The records that follow are to be reproduced exactly. Any pictures in them are left out.
── Recorded information ──
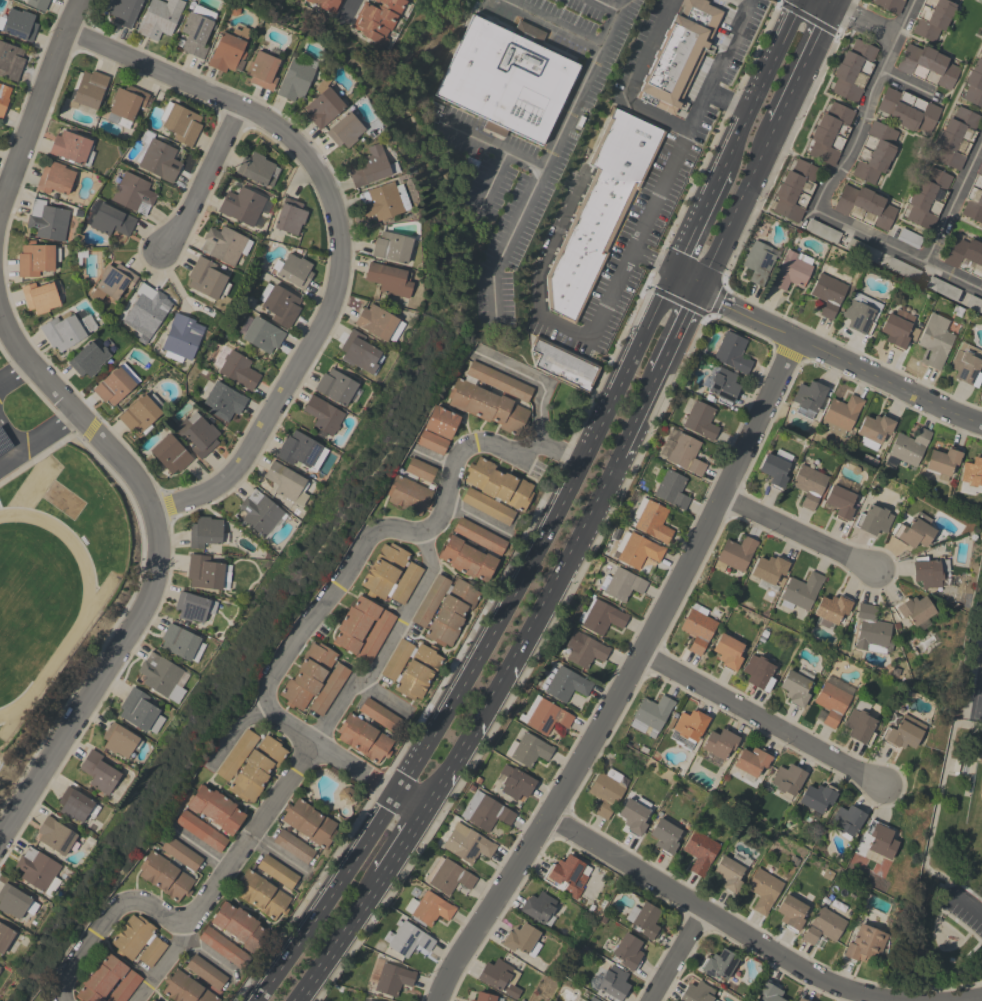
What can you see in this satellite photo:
park: (980, 0)
road: (835, 1)
building: (37, 3)
traffic signals: (835, 3)
building: (327, 4)
building: (888, 4)
road: (607, 5)
building: (123, 11)
road: (348, 14)
road: (862, 17)
road: (905, 17)
building: (158, 18)
building: (932, 18)
building: (376, 19)
building: (18, 23)
road: (551, 23)
building: (196, 30)
parking lot: (637, 48)
building: (230, 50)
road: (889, 52)
building: (678, 54)
building: (10, 60)
road: (807, 62)
building: (927, 65)
building: (262, 69)
building: (853, 70)
building: (295, 78)
building: (506, 78)
road: (635, 79)
road: (911, 84)
building: (974, 84)
road: (760, 86)
building: (88, 91)
building: (3, 97)
road: (729, 100)
road: (39, 102)
building: (126, 104)
building: (323, 107)
building: (908, 110)
building: (180, 122)
building: (345, 130)
building: (830, 133)
building: (956, 137)
road: (492, 143)
road: (682, 144)
building: (71, 147)
building: (874, 152)
road: (548, 156)
building: (156, 157)
building: (371, 166)
building: (256, 168)
building: (56, 179)
road: (493, 179)
road: (203, 183)
road: (713, 186)
parking lot: (659, 188)
building: (794, 190)
building: (133, 192)
building: (974, 197)
building: (927, 198)
building: (383, 200)
road: (954, 202)
road: (740, 203)
building: (243, 206)
building: (864, 206)
building: (599, 209)
road: (827, 215)
building: (289, 217)
building: (108, 218)
building: (47, 220)
building: (822, 231)
road: (337, 232)
road: (689, 235)
building: (909, 237)
building: (224, 244)
building: (391, 246)
building: (86, 247)
building: (862, 249)
building: (965, 256)
building: (36, 258)
building: (759, 261)
building: (901, 269)
building: (293, 270)
traffic signals: (672, 270)
building: (792, 270)
building: (207, 279)
building: (388, 279)
building: (112, 282)
traffic signals: (703, 286)
building: (942, 288)
building: (828, 293)
building: (41, 296)
building: (974, 303)
building: (279, 304)
building: (146, 310)
building: (861, 312)
road: (540, 314)
building: (379, 324)
building: (899, 328)
building: (67, 329)
road: (681, 329)
building: (260, 333)
building: (181, 337)
building: (934, 341)
building: (359, 352)
building: (732, 352)
road: (822, 354)
building: (88, 359)
building: (563, 364)
building: (966, 364)
building: (235, 367)
road: (14, 371)
road: (534, 382)
building: (115, 384)
building: (721, 384)
building: (336, 387)
building: (491, 397)
building: (709, 398)
building: (808, 398)
building: (221, 400)
road: (74, 412)
building: (141, 413)
building: (841, 413)
building: (323, 415)
road: (638, 416)
building: (697, 418)
building: (441, 421)
building: (873, 430)
road: (1, 431)
building: (197, 434)
road: (37, 441)
building: (433, 441)
building: (906, 449)
building: (300, 450)
parking lot: (3, 451)
building: (680, 451)
building: (170, 453)
road: (15, 456)
building: (942, 461)
building: (775, 468)
building: (420, 469)
building: (971, 476)
building: (286, 482)
building: (498, 483)
building: (808, 484)
building: (670, 487)
building: (408, 494)
building: (840, 497)
building: (487, 505)
building: (261, 513)
road: (475, 519)
building: (651, 519)
building: (873, 519)
building: (205, 531)
building: (914, 531)
road: (797, 534)
building: (479, 535)
road: (378, 536)
road: (544, 537)
building: (636, 549)
building: (734, 554)
building: (467, 559)
road: (565, 565)
building: (206, 571)
building: (768, 571)
building: (930, 572)
building: (390, 574)
building: (621, 584)
building: (800, 590)
building: (430, 600)
track: (36, 606)
building: (193, 606)
building: (831, 609)
building: (914, 610)
building: (451, 613)
building: (600, 616)
building: (355, 623)
building: (697, 629)
building: (872, 630)
building: (375, 635)
building: (181, 642)
road: (388, 646)
building: (582, 649)
building: (728, 651)
building: (396, 659)
building: (417, 671)
building: (758, 672)
building: (307, 675)
building: (163, 676)
road: (627, 677)
road: (99, 682)
building: (562, 682)
building: (796, 686)
building: (328, 689)
road: (384, 700)
building: (832, 700)
park: (979, 700)
building: (140, 711)
building: (650, 713)
building: (378, 714)
building: (544, 715)
building: (891, 720)
road: (763, 721)
building: (859, 722)
building: (689, 727)
building: (903, 732)
road: (238, 733)
building: (363, 737)
building: (120, 740)
road: (468, 740)
building: (718, 745)
building: (527, 749)
building: (236, 754)
building: (751, 762)
building: (256, 768)
building: (101, 774)
building: (787, 780)
building: (513, 782)
building: (607, 791)
building: (345, 794)
park: (981, 794)
building: (815, 799)
road: (412, 802)
building: (76, 804)
building: (216, 808)
building: (484, 811)
building: (634, 814)
road: (935, 817)
building: (847, 819)
building: (309, 822)
building: (200, 830)
building: (664, 836)
building: (56, 837)
road: (405, 841)
building: (879, 841)
building: (466, 843)
building: (293, 846)
road: (199, 849)
building: (699, 851)
road: (279, 857)
building: (170, 868)
building: (38, 870)
road: (227, 870)
building: (730, 871)
park: (953, 871)
building: (447, 875)
building: (567, 875)
building: (266, 887)
building: (764, 888)
road: (328, 899)
building: (15, 901)
building: (538, 907)
road: (966, 907)
building: (428, 908)
parking lot: (962, 909)
building: (791, 911)
road: (943, 913)
road: (710, 915)
road: (939, 917)
building: (643, 919)
building: (823, 925)
building: (239, 926)
building: (5, 936)
building: (131, 936)
road: (339, 937)
road: (968, 937)
building: (407, 938)
building: (521, 939)
building: (864, 944)
building: (224, 947)
building: (627, 950)
road: (976, 950)
building: (152, 951)
road: (677, 956)
road: (207, 957)
building: (719, 963)
road: (166, 964)
building: (205, 971)
building: (389, 977)
building: (499, 977)
building: (107, 981)
building: (613, 983)
building: (185, 988)
building: (697, 992)
building: (769, 992)
building: (485, 997)
building: (592, 998)
building: (800, 999)
building: (152, 1000)
building: (363, 1000)
building: (581, 1000)

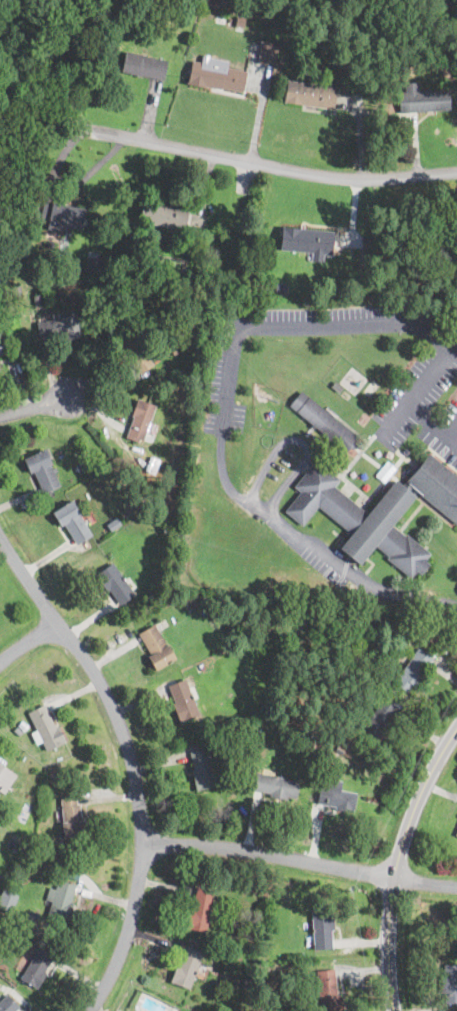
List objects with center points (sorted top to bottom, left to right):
building: (241, 22)
building: (332, 49)
building: (267, 53)
building: (144, 65)
building: (216, 75)
building: (308, 95)
building: (422, 98)
building: (378, 99)
road: (258, 113)
road: (263, 164)
building: (36, 199)
building: (59, 215)
building: (162, 215)
building: (8, 241)
building: (308, 241)
building: (49, 245)
building: (23, 256)
building: (95, 267)
building: (281, 287)
building: (17, 291)
building: (38, 299)
building: (58, 328)
building: (2, 346)
building: (173, 351)
building: (133, 352)
building: (335, 385)
road: (419, 387)
road: (34, 407)
building: (140, 420)
road: (432, 421)
building: (324, 423)
road: (223, 425)
road: (299, 442)
building: (81, 466)
building: (42, 470)
building: (435, 485)
building: (360, 518)
building: (72, 522)
building: (113, 523)
building: (150, 557)
building: (159, 559)
building: (115, 583)
building: (190, 606)
road: (26, 641)
building: (156, 646)
building: (200, 667)
building: (409, 670)
building: (183, 701)
building: (377, 721)
building: (350, 725)
building: (20, 727)
building: (45, 729)
building: (306, 734)
building: (235, 735)
road: (130, 764)
building: (202, 769)
building: (5, 778)
building: (54, 778)
building: (276, 785)
building: (335, 794)
building: (45, 805)
building: (25, 812)
building: (71, 818)
building: (456, 833)
building: (20, 843)
road: (270, 855)
road: (396, 861)
building: (72, 872)
road: (425, 881)
building: (4, 900)
building: (60, 900)
building: (200, 910)
building: (34, 916)
building: (322, 928)
building: (230, 941)
building: (295, 963)
building: (36, 967)
building: (188, 968)
building: (248, 981)
building: (450, 982)
building: (327, 991)
building: (7, 1003)

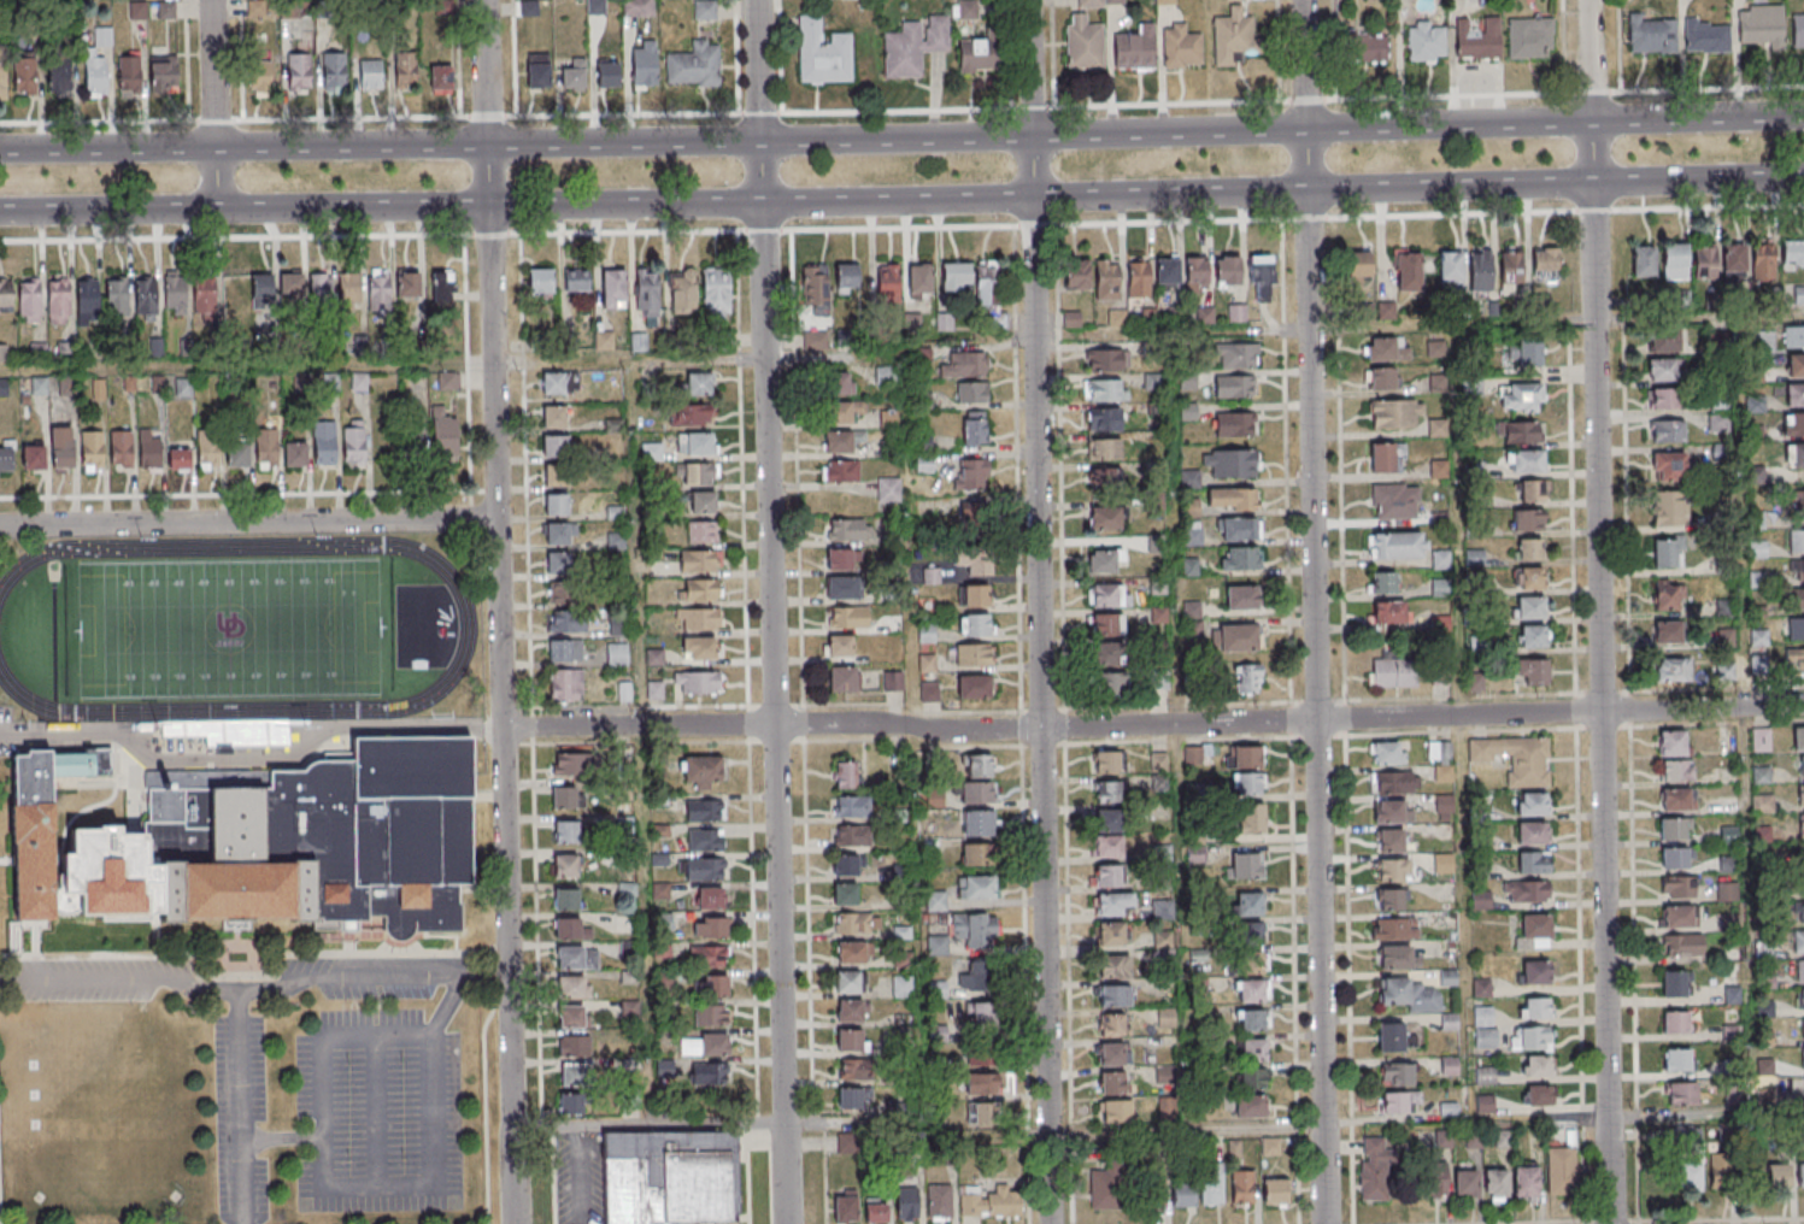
───
▶ _Response_
What can you see in this satellite photo:
park: (980, 0)
road: (835, 1)
building: (37, 3)
traffic signals: (835, 3)
building: (327, 4)
building: (888, 4)
road: (607, 5)
building: (123, 11)
road: (348, 14)
road: (862, 17)
road: (905, 17)
building: (158, 18)
building: (932, 18)
building: (376, 19)
building: (18, 23)
road: (551, 23)
building: (196, 30)
parking lot: (637, 48)
building: (230, 50)
road: (889, 52)
building: (678, 54)
building: (10, 60)
road: (807, 62)
building: (927, 65)
building: (262, 69)
building: (853, 70)
building: (295, 78)
building: (506, 78)
road: (635, 79)
road: (911, 84)
building: (974, 84)
road: (760, 86)
building: (88, 91)
building: (3, 97)
road: (729, 100)
road: (39, 102)
building: (126, 104)
building: (323, 107)
building: (908, 110)
building: (180, 122)
building: (345, 130)
building: (830, 133)
building: (956, 137)
road: (492, 143)
road: (682, 144)
building: (71, 147)
building: (874, 152)
road: (548, 156)
building: (156, 157)
building: (371, 166)
building: (256, 168)
building: (56, 179)
road: (493, 179)
road: (203, 183)
road: (713, 186)
parking lot: (659, 188)
building: (794, 190)
building: (133, 192)
building: (974, 197)
building: (927, 198)
building: (383, 200)
road: (954, 202)
road: (740, 203)
building: (243, 206)
building: (864, 206)
building: (599, 209)
road: (827, 215)
building: (289, 217)
building: (108, 218)
building: (47, 220)
building: (822, 231)
road: (337, 232)
road: (689, 235)
building: (909, 237)
building: (224, 244)
building: (391, 246)
building: (86, 247)
building: (862, 249)
building: (965, 256)
building: (36, 258)
building: (759, 261)
building: (901, 269)
building: (293, 270)
traffic signals: (672, 270)
building: (792, 270)
building: (207, 279)
building: (388, 279)
building: (112, 282)
traffic signals: (703, 286)
building: (942, 288)
building: (828, 293)
building: (41, 296)
building: (974, 303)
building: (279, 304)
building: (146, 310)
building: (861, 312)
road: (540, 314)
building: (379, 324)
building: (899, 328)
building: (67, 329)
road: (681, 329)
building: (260, 333)
building: (181, 337)
building: (934, 341)
building: (359, 352)
building: (732, 352)
road: (822, 354)
building: (88, 359)
building: (563, 364)
building: (966, 364)
building: (235, 367)
road: (14, 371)
road: (534, 382)
building: (115, 384)
building: (721, 384)
building: (336, 387)
building: (491, 397)
building: (709, 398)
building: (808, 398)
building: (221, 400)
road: (74, 412)
building: (141, 413)
building: (841, 413)
building: (323, 415)
road: (638, 416)
building: (697, 418)
building: (441, 421)
building: (873, 430)
road: (1, 431)
building: (197, 434)
road: (37, 441)
building: (433, 441)
building: (906, 449)
building: (300, 450)
parking lot: (3, 451)
building: (680, 451)
building: (170, 453)
road: (15, 456)
building: (942, 461)
building: (775, 468)
building: (420, 469)
building: (971, 476)
building: (286, 482)
building: (498, 483)
building: (808, 484)
building: (670, 487)
building: (408, 494)
building: (840, 497)
building: (487, 505)
building: (261, 513)
road: (475, 519)
building: (651, 519)
building: (873, 519)
building: (205, 531)
building: (914, 531)
road: (797, 534)
building: (479, 535)
road: (378, 536)
road: (544, 537)
building: (636, 549)
building: (734, 554)
building: (467, 559)
road: (565, 565)
building: (206, 571)
building: (768, 571)
building: (930, 572)
building: (390, 574)
building: (621, 584)
building: (800, 590)
building: (430, 600)
track: (36, 606)
building: (193, 606)
building: (831, 609)
building: (914, 610)
building: (451, 613)
building: (600, 616)
building: (355, 623)
building: (697, 629)
building: (872, 630)
building: (375, 635)
building: (181, 642)
road: (388, 646)
building: (582, 649)
building: (728, 651)
building: (396, 659)
building: (417, 671)
building: (758, 672)
building: (307, 675)
building: (163, 676)
road: (627, 677)
road: (99, 682)
building: (562, 682)
building: (796, 686)
building: (328, 689)
road: (384, 700)
building: (832, 700)
park: (979, 700)
building: (140, 711)
building: (650, 713)
building: (378, 714)
building: (544, 715)
building: (891, 720)
road: (763, 721)
building: (859, 722)
building: (689, 727)
building: (903, 732)
road: (238, 733)
building: (363, 737)
building: (120, 740)
road: (468, 740)
building: (718, 745)
building: (527, 749)
building: (236, 754)
building: (751, 762)
building: (256, 768)
building: (101, 774)
building: (787, 780)
building: (513, 782)
building: (607, 791)
building: (345, 794)
park: (981, 794)
building: (815, 799)
road: (412, 802)
building: (76, 804)
building: (216, 808)
building: (484, 811)
building: (634, 814)
road: (935, 817)
building: (847, 819)
building: (309, 822)
building: (200, 830)
building: (664, 836)
building: (56, 837)
road: (405, 841)
building: (879, 841)
building: (466, 843)
building: (293, 846)
road: (199, 849)
building: (699, 851)
road: (279, 857)
building: (170, 868)
building: (38, 870)
road: (227, 870)
building: (730, 871)
park: (953, 871)
building: (447, 875)
building: (567, 875)
building: (266, 887)
building: (764, 888)
road: (328, 899)
building: (15, 901)
building: (538, 907)
road: (966, 907)
building: (428, 908)
parking lot: (962, 909)
building: (791, 911)
road: (943, 913)
road: (710, 915)
road: (939, 917)
building: (643, 919)
building: (823, 925)
building: (239, 926)
building: (5, 936)
building: (131, 936)
road: (339, 937)
road: (968, 937)
building: (407, 938)
building: (521, 939)
building: (864, 944)
building: (224, 947)
building: (627, 950)
road: (976, 950)
building: (152, 951)
road: (677, 956)
road: (207, 957)
building: (719, 963)
road: (166, 964)
building: (205, 971)
building: (389, 977)
building: (499, 977)
building: (107, 981)
building: (613, 983)
building: (185, 988)
building: (697, 992)
building: (769, 992)
building: (485, 997)
building: (592, 998)
building: (800, 999)
building: (152, 1000)
building: (363, 1000)
building: (581, 1000)

List objects with center points (sorted top to bottom, left to right):
building: (241, 22)
building: (332, 49)
building: (267, 53)
building: (144, 65)
building: (216, 75)
building: (308, 95)
building: (422, 98)
building: (378, 99)
road: (258, 113)
road: (263, 164)
building: (36, 199)
building: (59, 215)
building: (162, 215)
building: (8, 241)
building: (308, 241)
building: (49, 245)
building: (23, 256)
building: (95, 267)
building: (281, 287)
building: (17, 291)
building: (38, 299)
building: (58, 328)
building: (2, 346)
building: (173, 351)
building: (133, 352)
building: (335, 385)
road: (419, 387)
road: (34, 407)
building: (140, 420)
road: (432, 421)
building: (324, 423)
road: (223, 425)
road: (299, 442)
building: (81, 466)
building: (42, 470)
building: (435, 485)
building: (360, 518)
building: (72, 522)
building: (113, 523)
building: (150, 557)
building: (159, 559)
building: (115, 583)
building: (190, 606)
road: (26, 641)
building: (156, 646)
building: (200, 667)
building: (409, 670)
building: (183, 701)
building: (377, 721)
building: (350, 725)
building: (20, 727)
building: (45, 729)
building: (306, 734)
building: (235, 735)
road: (130, 764)
building: (202, 769)
building: (5, 778)
building: (54, 778)
building: (276, 785)
building: (335, 794)
building: (45, 805)
building: (25, 812)
building: (71, 818)
building: (456, 833)
building: (20, 843)
road: (270, 855)
road: (396, 861)
building: (72, 872)
road: (425, 881)
building: (4, 900)
building: (60, 900)
building: (200, 910)
building: (34, 916)
building: (322, 928)
building: (230, 941)
building: (295, 963)
building: (36, 967)
building: (188, 968)
building: (248, 981)
building: (450, 982)
building: (327, 991)
building: (7, 1003)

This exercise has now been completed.